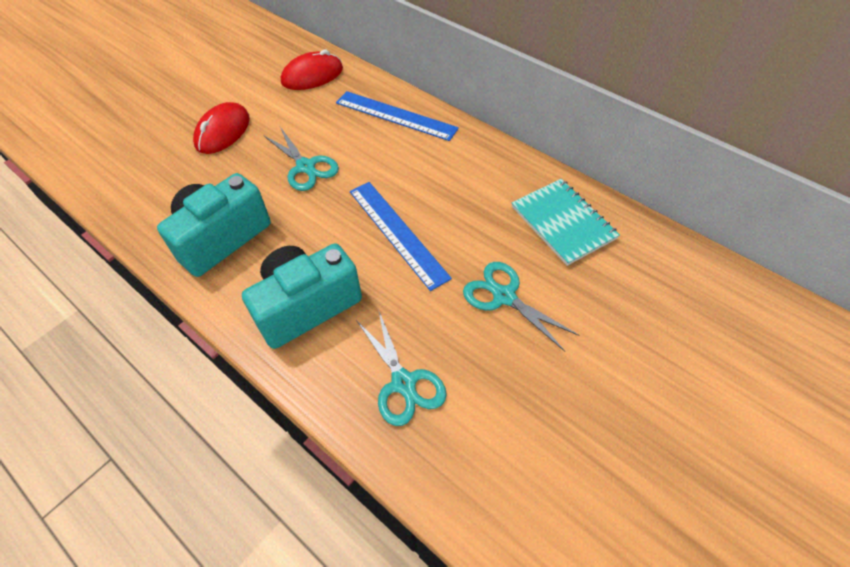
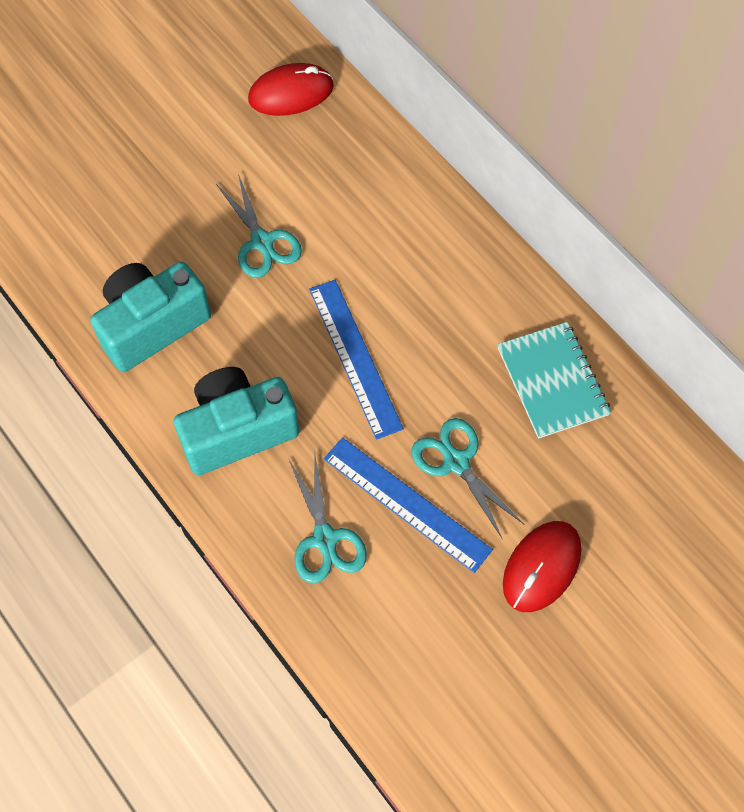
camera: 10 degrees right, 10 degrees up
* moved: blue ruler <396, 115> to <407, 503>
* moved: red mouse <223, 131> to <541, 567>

DIRECTIONS FOR THIS TASK
No line should appear in the answer except those from the one containing "to <407, 503>" through the last line of the listing, each retyped exactly.

OUTPUT FOR THIS EXERCISE
* moved: blue ruler <396, 115> to <407, 503>
* moved: red mouse <223, 131> to <541, 567>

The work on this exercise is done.